Every line of the data below that holds the string "grey" needs to be reported.

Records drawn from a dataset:
========
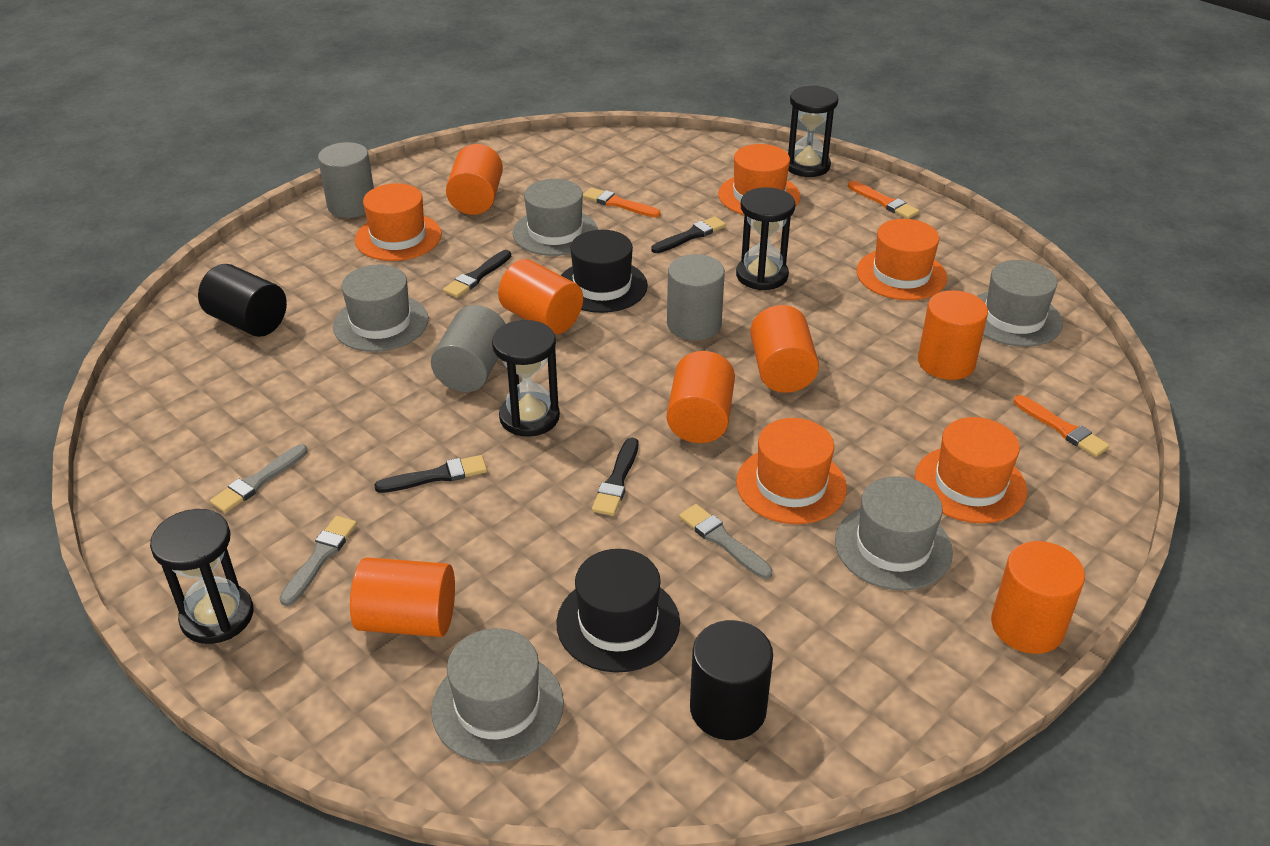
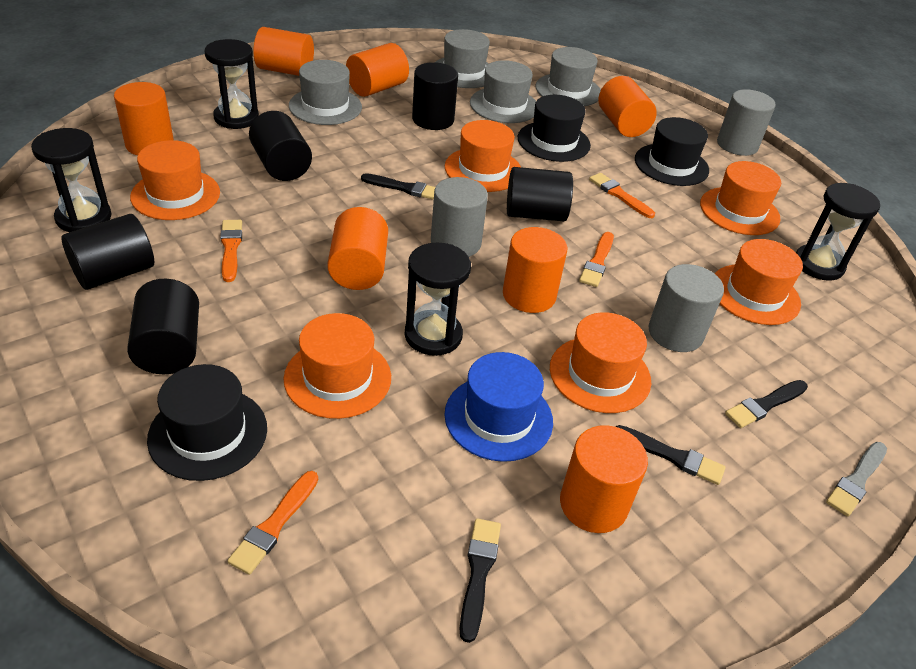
black cylinder: 2 -> 5
black hat: 2 -> 3
blue hat: 0 -> 1
grey brush: 3 -> 1
grey hat: 5 -> 4
orange brush: 3 -> 4
orange hat: 5 -> 6

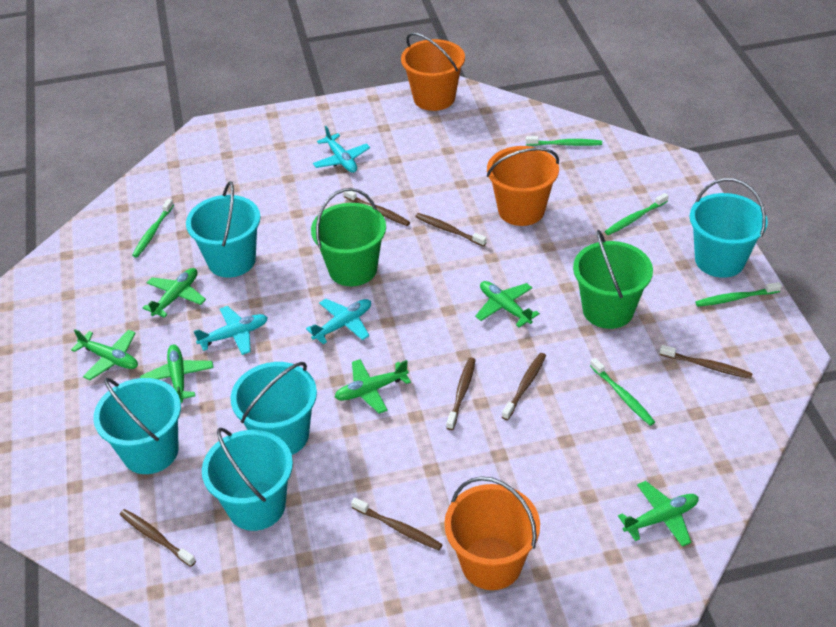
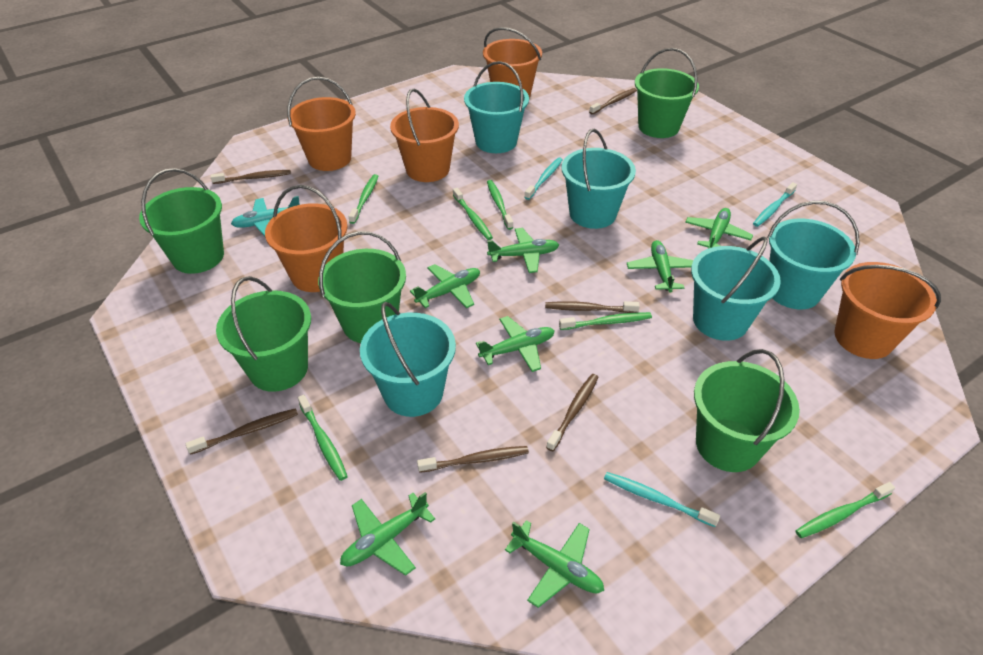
brown toothbrush: 7 -> 6
green bucket: 2 -> 5
green plane: 6 -> 7
green toothbrush: 5 -> 6
orange bucket: 3 -> 5
turquoise plane: 3 -> 1
turquoise toothbrush: 0 -> 3

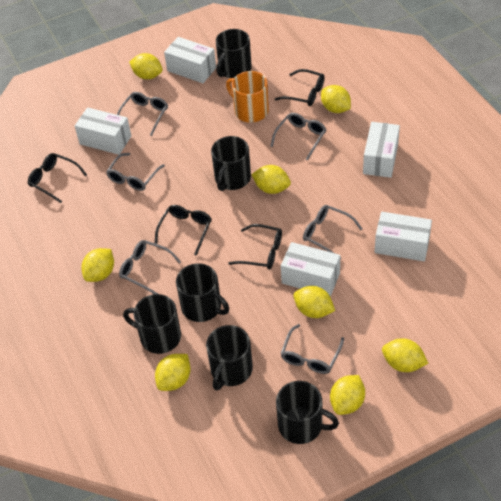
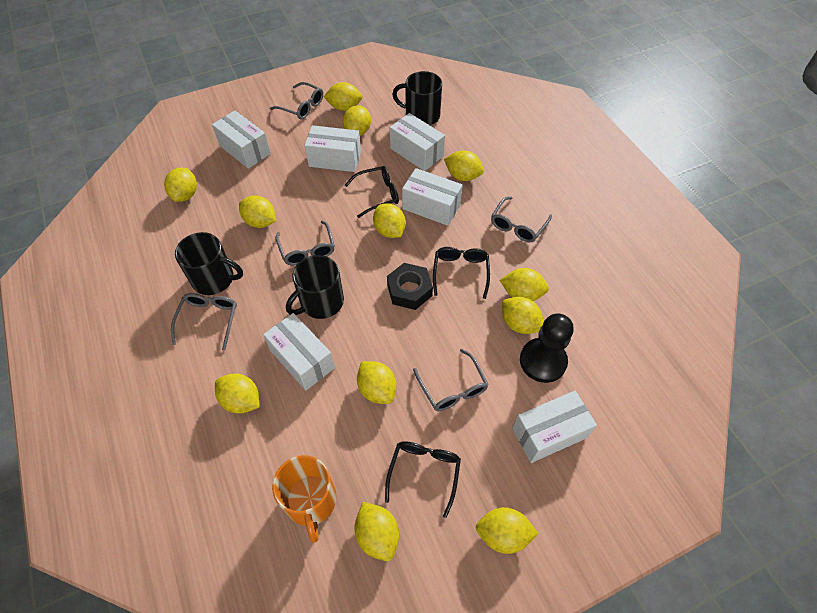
black glasses: 4 -> 3
black mug: 6 -> 3
black nut: 0 -> 1
black pawn: 0 -> 1
grey glasses: 6 -> 5
white box: 5 -> 6
yellow lemon: 8 -> 12

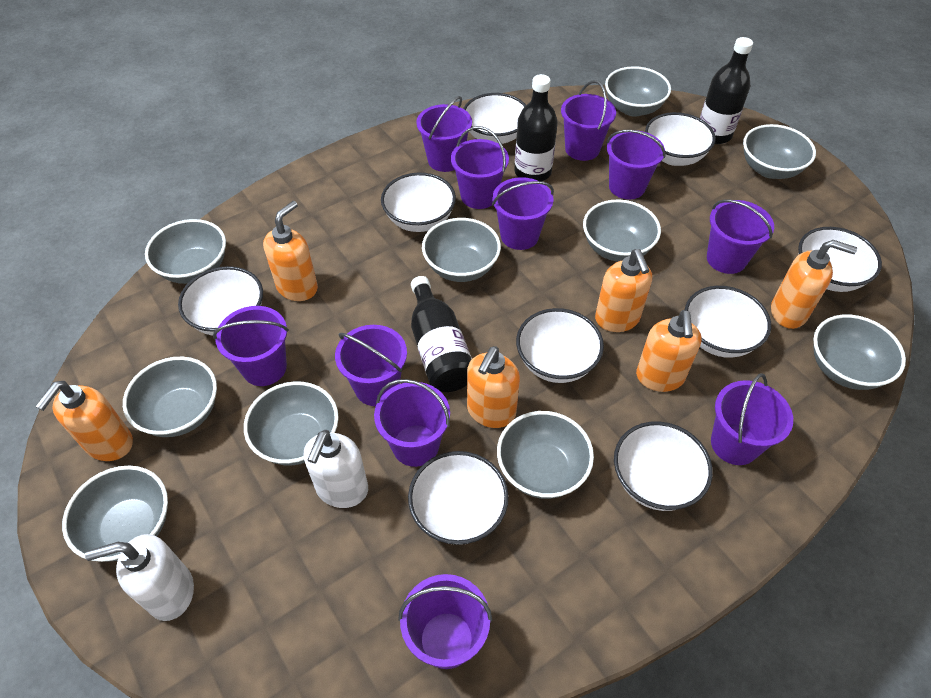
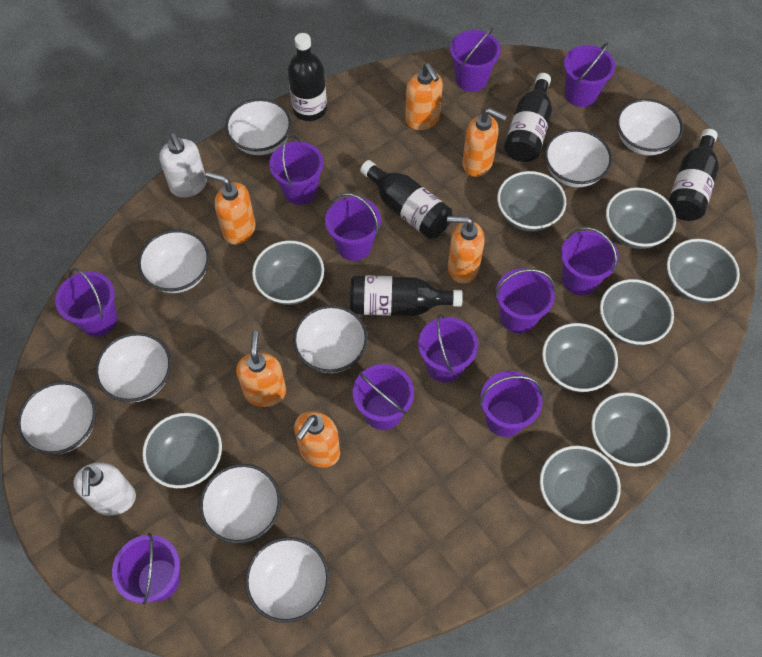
black bottle: 3 -> 5
grey bowl: 10 -> 9

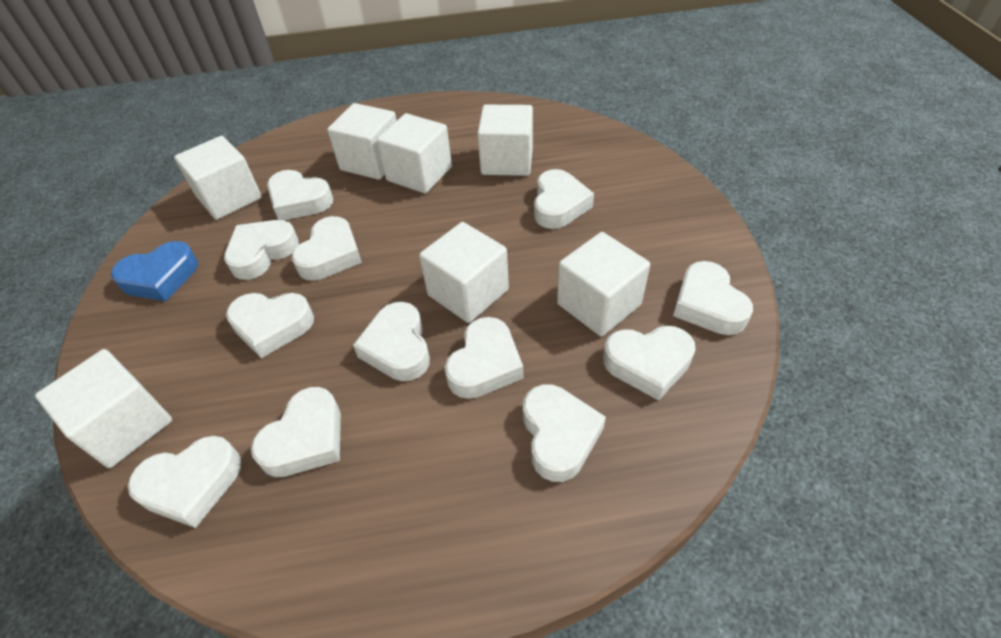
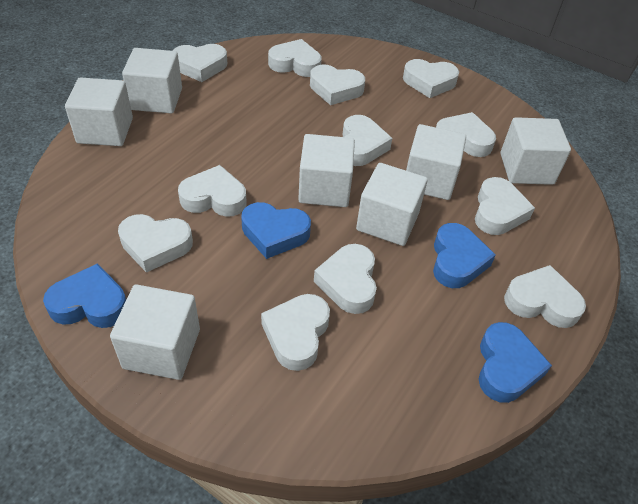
blue heart: 1 -> 4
========
ANSWER TO THIS TASK:
grey brush: 3 -> 1
grey hat: 5 -> 4
grey glasses: 6 -> 5
grey bowl: 10 -> 9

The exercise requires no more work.